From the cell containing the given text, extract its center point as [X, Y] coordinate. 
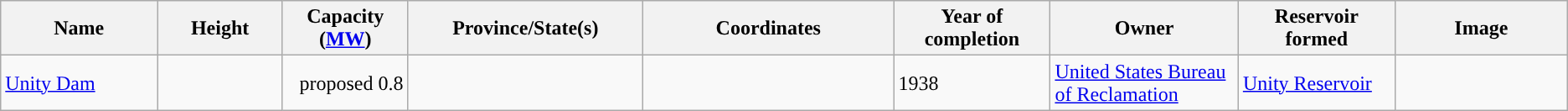
Height [220, 28]
Capacity (MW) [345, 28]
Reservoir formed [1317, 28]
1938 [972, 82]
Name [79, 28]
proposed 0.8 [345, 82]
United States Bureau of Reclamation [1144, 82]
Province/State(s) [526, 28]
Unity Reservoir [1317, 82]
Image [1481, 28]
Unity Dam [79, 82]
Owner [1144, 28]
Year of completion [972, 28]
Coordinates [769, 28]
Detect which cell encompasses the target text, then output its [x, y] center coordinate. 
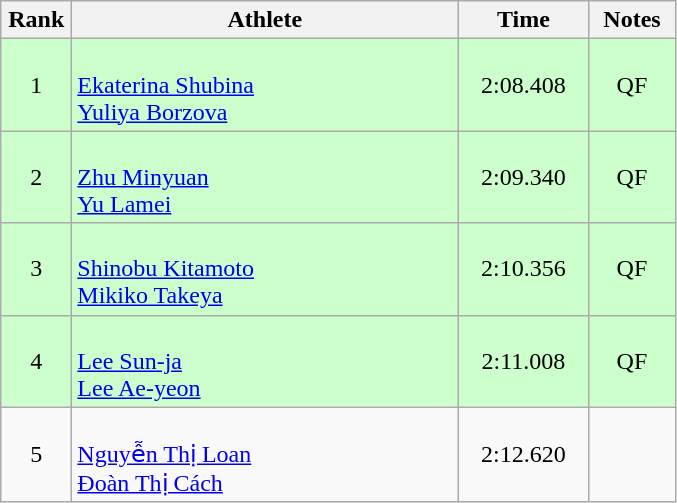
2:08.408 [524, 85]
2:09.340 [524, 177]
2 [36, 177]
Athlete [265, 20]
4 [36, 361]
Nguyễn Thị LoanĐoàn Thị Cách [265, 454]
Zhu MinyuanYu Lamei [265, 177]
Shinobu KitamotoMikiko Takeya [265, 269]
5 [36, 454]
Ekaterina ShubinaYuliya Borzova [265, 85]
Rank [36, 20]
Time [524, 20]
2:12.620 [524, 454]
2:11.008 [524, 361]
3 [36, 269]
Lee Sun-jaLee Ae-yeon [265, 361]
2:10.356 [524, 269]
Notes [632, 20]
1 [36, 85]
★ ★ ★
■ SHORT PROBLEM
Copy all the entries above, swapping each "cell" for "box" and keeping everything else the same. Leave out the pictures.

■ REPLY TO THE TASK
From the box containing the given text, extract its center point as [X, Y] coordinate. 
Height [220, 28]
Capacity (MW) [345, 28]
Reservoir formed [1317, 28]
1938 [972, 82]
Name [79, 28]
proposed 0.8 [345, 82]
United States Bureau of Reclamation [1144, 82]
Province/State(s) [526, 28]
Unity Reservoir [1317, 82]
Image [1481, 28]
Unity Dam [79, 82]
Owner [1144, 28]
Year of completion [972, 28]
Coordinates [769, 28]
Detect which box encompasses the target text, then output its [x, y] center coordinate. 
2:08.408 [524, 85]
2:09.340 [524, 177]
2 [36, 177]
Athlete [265, 20]
4 [36, 361]
Nguyễn Thị LoanĐoàn Thị Cách [265, 454]
Zhu MinyuanYu Lamei [265, 177]
Shinobu KitamotoMikiko Takeya [265, 269]
5 [36, 454]
Ekaterina ShubinaYuliya Borzova [265, 85]
Rank [36, 20]
Time [524, 20]
2:12.620 [524, 454]
2:11.008 [524, 361]
3 [36, 269]
Lee Sun-jaLee Ae-yeon [265, 361]
2:10.356 [524, 269]
Notes [632, 20]
1 [36, 85]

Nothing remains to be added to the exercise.